◆ **INSTRUCTIONS TO FOLLOW**
Search the material below for the string "round". Return every line that holds it.

◆ **DATA UNDER STUDY**

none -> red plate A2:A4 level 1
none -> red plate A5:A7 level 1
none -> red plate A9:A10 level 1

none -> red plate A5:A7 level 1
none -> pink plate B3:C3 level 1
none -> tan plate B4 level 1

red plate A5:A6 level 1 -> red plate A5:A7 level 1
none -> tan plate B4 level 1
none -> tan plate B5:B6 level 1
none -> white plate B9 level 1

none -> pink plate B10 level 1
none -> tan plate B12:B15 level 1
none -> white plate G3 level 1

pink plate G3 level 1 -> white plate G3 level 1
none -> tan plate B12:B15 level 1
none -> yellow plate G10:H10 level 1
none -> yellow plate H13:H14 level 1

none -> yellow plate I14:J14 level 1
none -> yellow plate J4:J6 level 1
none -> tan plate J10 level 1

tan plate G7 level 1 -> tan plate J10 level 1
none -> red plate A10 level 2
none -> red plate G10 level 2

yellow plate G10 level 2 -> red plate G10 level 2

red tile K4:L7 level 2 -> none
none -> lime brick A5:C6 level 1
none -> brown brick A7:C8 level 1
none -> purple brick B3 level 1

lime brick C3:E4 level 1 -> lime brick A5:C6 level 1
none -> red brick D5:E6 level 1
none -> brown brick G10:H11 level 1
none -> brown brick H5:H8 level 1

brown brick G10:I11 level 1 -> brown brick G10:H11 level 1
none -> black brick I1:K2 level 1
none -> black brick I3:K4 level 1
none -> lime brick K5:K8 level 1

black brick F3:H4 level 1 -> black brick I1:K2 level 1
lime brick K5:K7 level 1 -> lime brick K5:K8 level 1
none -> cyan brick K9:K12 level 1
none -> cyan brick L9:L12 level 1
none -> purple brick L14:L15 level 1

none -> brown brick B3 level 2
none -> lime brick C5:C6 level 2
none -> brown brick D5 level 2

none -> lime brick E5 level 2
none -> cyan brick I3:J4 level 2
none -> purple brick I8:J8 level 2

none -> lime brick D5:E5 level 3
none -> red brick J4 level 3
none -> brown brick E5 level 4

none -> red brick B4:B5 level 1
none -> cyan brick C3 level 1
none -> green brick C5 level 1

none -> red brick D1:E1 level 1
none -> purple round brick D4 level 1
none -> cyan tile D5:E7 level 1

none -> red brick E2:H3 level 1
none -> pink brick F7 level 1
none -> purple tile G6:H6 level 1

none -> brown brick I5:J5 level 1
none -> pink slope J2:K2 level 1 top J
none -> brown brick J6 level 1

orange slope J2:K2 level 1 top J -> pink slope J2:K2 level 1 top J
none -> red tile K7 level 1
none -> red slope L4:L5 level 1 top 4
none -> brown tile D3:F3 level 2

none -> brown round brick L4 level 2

◆ **SOLUTION**
none -> purple round brick D4 level 1
none -> brown round brick L4 level 2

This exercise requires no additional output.